● WHAT THIS TASK INVOLVES:
All of the data should be output character for character, except the pictures.

--- START ---

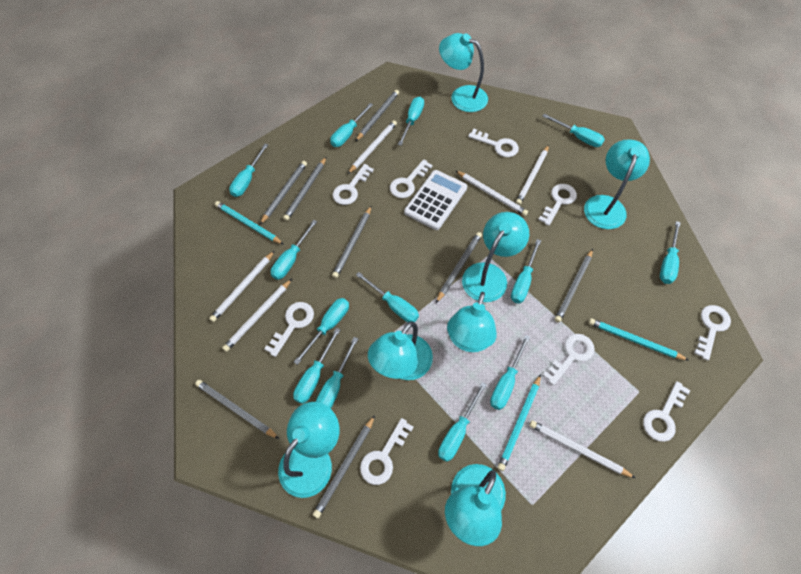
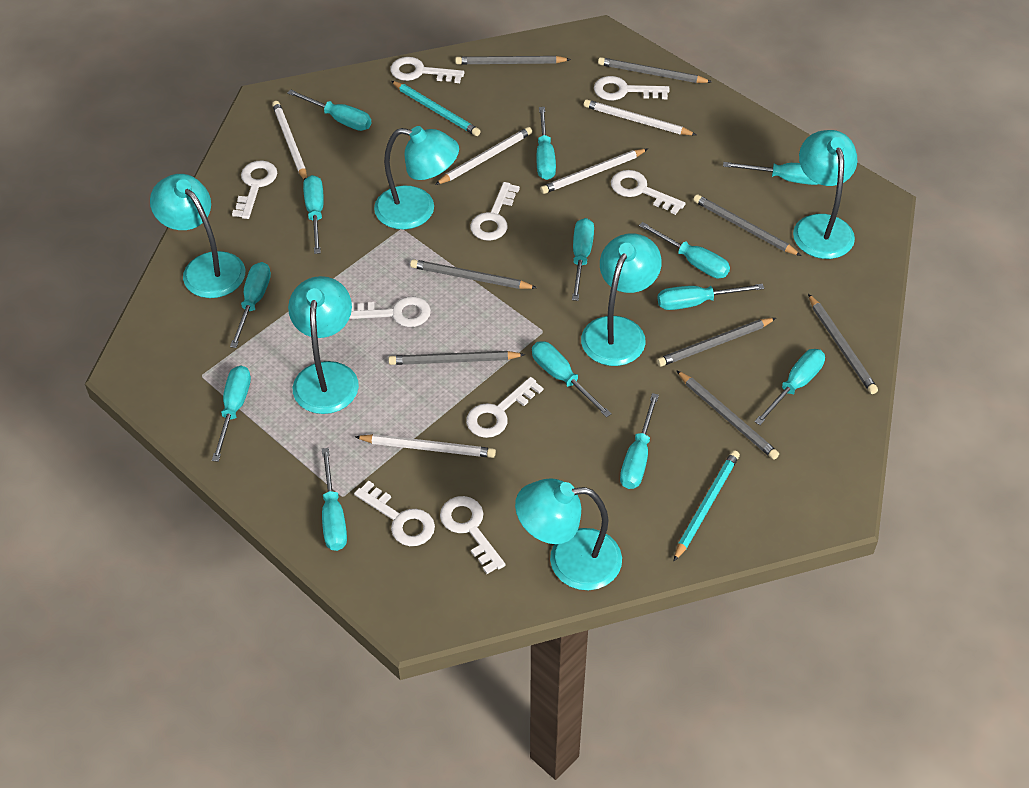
turquoise lamp: 7 -> 6
turquoise pencil: 3 -> 2
white calculator: 1 -> 0
white pencil: 6 -> 5

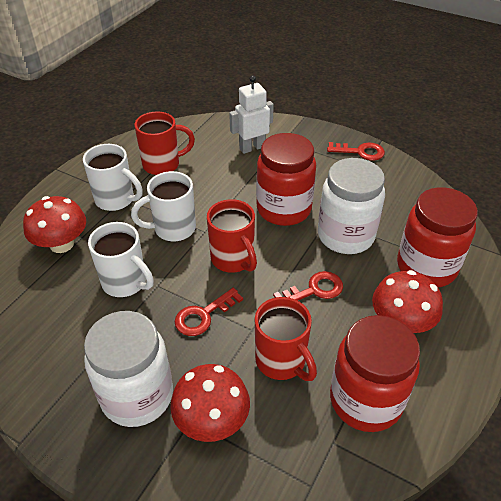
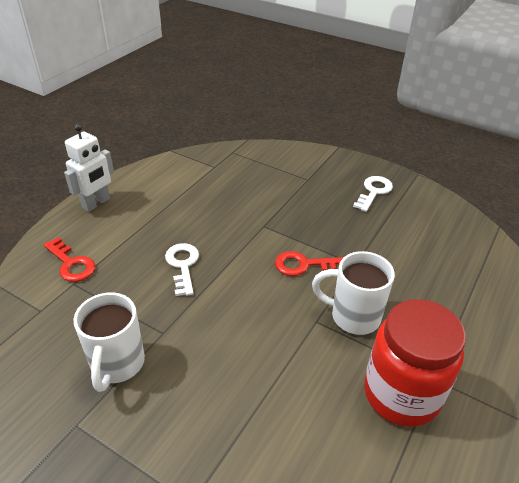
red jar: 3 -> 1
red key: 3 -> 2
red mug: 3 -> 0
red mushroom: 3 -> 0
white jar: 2 -> 0
white key: 0 -> 2
white mug: 3 -> 2

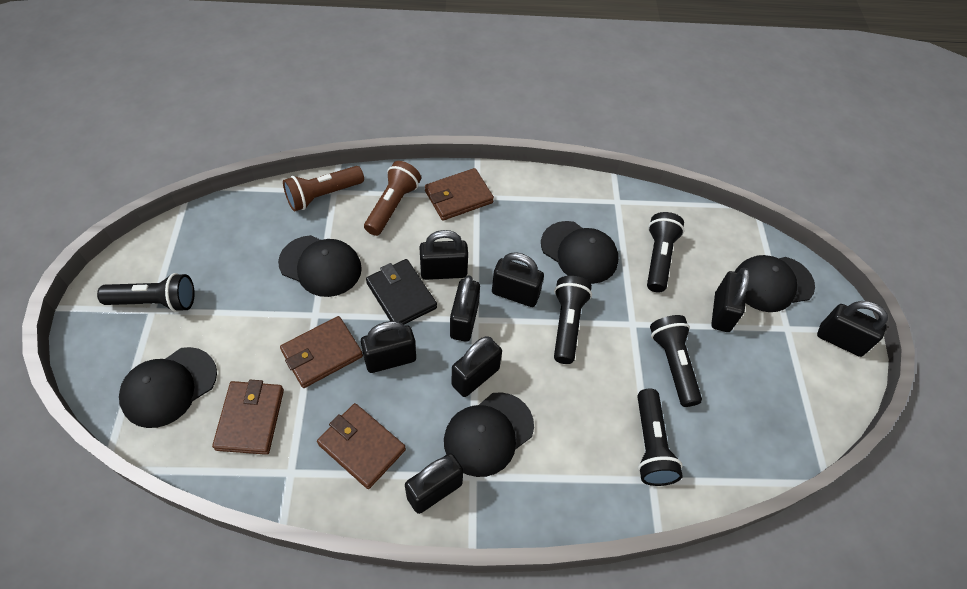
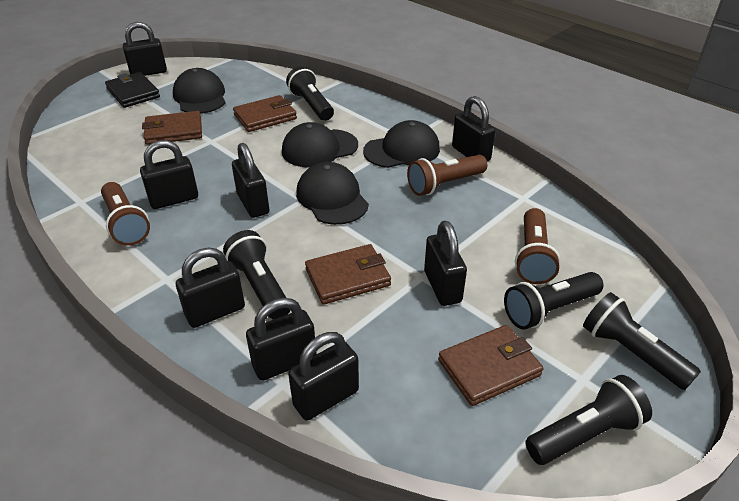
black cap: 5 -> 4
brown flashlight: 2 -> 3

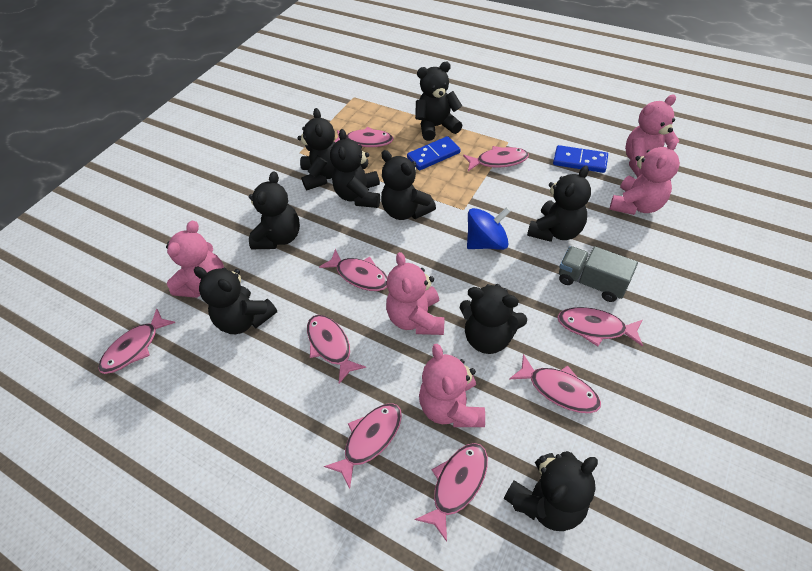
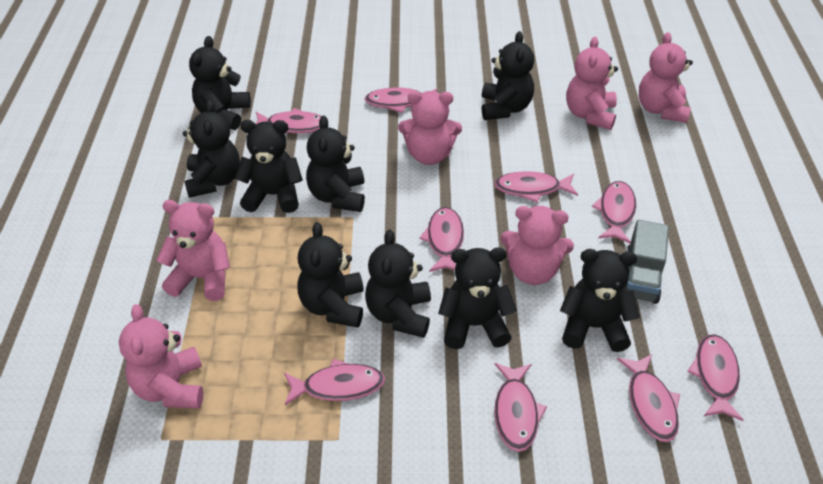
blue domino: 2 -> 0
blue spinning top: 1 -> 0
pink teddy bear: 5 -> 6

--- END ---

● EXERCISE RESPONSE:
turquoise lamp: 7 -> 6
turquoise pencil: 3 -> 2
white calculator: 1 -> 0
white pencil: 6 -> 5

red jar: 3 -> 1
red key: 3 -> 2
red mug: 3 -> 0
red mushroom: 3 -> 0
white jar: 2 -> 0
white key: 0 -> 2
white mug: 3 -> 2

black cap: 5 -> 4
brown flashlight: 2 -> 3

blue domino: 2 -> 0
blue spinning top: 1 -> 0
pink teddy bear: 5 -> 6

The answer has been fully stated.